Requirement: When you reach the line in the data below that contains "was: carrot (purple)", please start repeating lines exactly, and stop after the line that contains "in_second: [734, 608]", repeating nothing else.
========
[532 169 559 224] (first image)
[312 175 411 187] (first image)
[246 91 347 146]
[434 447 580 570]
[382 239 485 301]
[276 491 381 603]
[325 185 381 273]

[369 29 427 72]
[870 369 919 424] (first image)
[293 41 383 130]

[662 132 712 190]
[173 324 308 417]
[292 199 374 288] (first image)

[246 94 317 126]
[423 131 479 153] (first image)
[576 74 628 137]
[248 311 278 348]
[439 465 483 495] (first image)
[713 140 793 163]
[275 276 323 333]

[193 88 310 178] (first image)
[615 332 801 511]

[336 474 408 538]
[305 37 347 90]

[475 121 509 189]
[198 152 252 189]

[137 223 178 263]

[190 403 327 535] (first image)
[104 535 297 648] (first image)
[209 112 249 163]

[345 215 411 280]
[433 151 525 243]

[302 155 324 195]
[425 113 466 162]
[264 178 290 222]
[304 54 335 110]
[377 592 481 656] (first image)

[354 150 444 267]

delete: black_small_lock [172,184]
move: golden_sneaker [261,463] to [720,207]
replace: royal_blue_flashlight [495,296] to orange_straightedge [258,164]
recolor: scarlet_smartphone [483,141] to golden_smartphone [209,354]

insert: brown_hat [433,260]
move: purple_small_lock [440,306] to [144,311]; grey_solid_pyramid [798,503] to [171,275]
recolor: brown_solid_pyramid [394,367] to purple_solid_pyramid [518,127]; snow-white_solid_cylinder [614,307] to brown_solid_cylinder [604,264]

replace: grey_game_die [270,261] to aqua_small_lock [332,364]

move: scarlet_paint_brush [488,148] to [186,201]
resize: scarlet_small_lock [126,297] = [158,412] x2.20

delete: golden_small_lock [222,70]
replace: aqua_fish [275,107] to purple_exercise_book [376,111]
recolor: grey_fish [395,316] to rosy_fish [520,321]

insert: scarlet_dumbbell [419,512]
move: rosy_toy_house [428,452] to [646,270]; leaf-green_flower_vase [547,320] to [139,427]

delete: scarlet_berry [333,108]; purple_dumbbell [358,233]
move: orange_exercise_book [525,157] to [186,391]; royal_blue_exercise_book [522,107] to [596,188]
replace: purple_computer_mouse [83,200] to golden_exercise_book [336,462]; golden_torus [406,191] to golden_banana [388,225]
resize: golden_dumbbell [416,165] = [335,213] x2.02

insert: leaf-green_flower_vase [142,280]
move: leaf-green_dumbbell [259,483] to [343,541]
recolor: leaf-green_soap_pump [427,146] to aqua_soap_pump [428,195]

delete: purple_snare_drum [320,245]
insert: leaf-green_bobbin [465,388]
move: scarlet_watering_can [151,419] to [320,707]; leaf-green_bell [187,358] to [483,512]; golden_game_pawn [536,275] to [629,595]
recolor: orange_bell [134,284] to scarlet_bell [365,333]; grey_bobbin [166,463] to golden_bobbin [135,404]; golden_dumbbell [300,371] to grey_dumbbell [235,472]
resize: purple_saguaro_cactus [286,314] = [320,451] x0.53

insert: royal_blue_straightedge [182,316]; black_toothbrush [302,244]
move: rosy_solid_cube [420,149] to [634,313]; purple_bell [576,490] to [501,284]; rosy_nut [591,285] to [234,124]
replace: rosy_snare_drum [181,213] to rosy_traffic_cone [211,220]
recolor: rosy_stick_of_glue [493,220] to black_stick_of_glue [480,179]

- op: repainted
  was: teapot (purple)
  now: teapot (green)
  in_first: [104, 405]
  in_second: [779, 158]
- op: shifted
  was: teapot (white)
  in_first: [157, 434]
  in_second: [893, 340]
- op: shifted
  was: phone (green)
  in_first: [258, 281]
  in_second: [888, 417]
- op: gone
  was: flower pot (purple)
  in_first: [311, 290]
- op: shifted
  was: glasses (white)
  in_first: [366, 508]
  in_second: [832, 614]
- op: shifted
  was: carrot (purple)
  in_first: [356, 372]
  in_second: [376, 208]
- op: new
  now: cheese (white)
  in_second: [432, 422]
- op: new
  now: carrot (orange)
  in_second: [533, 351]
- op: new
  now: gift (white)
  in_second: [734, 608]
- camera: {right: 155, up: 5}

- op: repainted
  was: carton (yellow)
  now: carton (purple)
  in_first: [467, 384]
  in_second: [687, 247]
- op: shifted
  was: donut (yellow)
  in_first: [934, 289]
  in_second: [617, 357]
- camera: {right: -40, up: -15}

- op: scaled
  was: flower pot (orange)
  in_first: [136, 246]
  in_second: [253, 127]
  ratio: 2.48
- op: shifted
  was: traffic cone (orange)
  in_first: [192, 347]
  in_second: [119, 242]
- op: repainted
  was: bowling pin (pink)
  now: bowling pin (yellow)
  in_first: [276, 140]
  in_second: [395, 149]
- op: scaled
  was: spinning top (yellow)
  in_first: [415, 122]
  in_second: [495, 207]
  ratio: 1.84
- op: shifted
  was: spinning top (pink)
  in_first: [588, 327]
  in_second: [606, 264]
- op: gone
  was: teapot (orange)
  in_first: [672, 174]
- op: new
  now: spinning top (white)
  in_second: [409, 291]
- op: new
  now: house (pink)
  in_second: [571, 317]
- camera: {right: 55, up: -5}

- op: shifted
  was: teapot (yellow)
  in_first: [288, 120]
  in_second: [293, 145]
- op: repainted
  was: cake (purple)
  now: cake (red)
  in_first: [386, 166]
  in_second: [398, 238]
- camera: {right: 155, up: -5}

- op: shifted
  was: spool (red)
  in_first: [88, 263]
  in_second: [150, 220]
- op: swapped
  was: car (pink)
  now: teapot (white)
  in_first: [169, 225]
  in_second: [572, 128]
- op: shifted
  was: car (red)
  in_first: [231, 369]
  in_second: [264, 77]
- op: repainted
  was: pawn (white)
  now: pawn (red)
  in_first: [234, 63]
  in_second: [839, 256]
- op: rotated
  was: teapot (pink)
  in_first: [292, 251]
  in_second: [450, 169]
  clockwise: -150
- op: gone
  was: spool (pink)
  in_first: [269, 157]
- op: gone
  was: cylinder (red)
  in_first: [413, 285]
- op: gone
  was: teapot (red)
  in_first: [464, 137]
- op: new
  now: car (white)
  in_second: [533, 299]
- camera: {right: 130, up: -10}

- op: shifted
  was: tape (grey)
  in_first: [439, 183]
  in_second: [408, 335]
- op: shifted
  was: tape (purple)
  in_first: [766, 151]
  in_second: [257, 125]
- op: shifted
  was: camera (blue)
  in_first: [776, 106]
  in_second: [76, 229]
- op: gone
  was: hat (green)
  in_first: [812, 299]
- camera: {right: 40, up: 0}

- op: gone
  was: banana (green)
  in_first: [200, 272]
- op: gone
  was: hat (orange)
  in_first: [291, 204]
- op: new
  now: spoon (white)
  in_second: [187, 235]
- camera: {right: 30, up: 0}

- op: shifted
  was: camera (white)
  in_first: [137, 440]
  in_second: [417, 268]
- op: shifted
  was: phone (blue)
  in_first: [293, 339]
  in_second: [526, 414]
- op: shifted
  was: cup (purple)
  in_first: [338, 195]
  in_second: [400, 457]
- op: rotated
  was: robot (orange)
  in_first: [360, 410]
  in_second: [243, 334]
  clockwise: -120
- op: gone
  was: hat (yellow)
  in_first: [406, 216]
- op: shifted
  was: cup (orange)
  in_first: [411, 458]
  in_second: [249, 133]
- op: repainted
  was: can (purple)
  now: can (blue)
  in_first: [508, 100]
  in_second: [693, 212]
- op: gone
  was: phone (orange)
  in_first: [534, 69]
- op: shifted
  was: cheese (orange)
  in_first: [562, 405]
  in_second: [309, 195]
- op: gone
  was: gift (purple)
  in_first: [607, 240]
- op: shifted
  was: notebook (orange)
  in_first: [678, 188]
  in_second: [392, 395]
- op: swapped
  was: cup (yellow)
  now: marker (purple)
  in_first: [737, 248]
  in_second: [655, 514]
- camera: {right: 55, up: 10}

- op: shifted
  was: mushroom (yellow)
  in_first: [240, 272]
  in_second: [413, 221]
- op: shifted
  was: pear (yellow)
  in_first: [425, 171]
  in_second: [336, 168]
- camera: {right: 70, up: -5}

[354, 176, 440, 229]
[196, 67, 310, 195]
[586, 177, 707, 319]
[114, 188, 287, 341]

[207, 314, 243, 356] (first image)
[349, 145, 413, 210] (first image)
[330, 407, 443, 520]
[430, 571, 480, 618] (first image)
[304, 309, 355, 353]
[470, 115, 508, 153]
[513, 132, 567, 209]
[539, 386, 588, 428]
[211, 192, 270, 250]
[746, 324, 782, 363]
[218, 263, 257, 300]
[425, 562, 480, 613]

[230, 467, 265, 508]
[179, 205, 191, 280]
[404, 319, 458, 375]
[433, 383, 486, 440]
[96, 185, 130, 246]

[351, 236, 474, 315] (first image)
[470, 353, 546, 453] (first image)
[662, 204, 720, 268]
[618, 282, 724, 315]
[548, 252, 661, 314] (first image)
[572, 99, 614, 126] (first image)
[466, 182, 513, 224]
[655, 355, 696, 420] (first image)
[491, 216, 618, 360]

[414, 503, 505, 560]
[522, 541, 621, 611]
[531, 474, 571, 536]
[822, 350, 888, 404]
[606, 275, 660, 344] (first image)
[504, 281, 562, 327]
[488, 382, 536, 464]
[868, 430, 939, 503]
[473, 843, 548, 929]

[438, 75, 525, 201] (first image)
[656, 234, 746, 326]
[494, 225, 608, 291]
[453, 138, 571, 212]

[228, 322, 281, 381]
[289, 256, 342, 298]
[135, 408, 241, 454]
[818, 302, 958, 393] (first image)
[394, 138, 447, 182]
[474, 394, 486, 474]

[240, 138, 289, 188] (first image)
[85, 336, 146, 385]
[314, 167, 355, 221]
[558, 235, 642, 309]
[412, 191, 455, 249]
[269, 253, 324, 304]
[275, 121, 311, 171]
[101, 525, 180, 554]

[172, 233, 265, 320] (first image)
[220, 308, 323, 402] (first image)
========
Response:
  was: carrot (purple)
  in_first: [356, 372]
  in_second: [376, 208]
- op: new
  now: cheese (white)
  in_second: [432, 422]
- op: new
  now: carrot (orange)
  in_second: [533, 351]
- op: new
  now: gift (white)
  in_second: [734, 608]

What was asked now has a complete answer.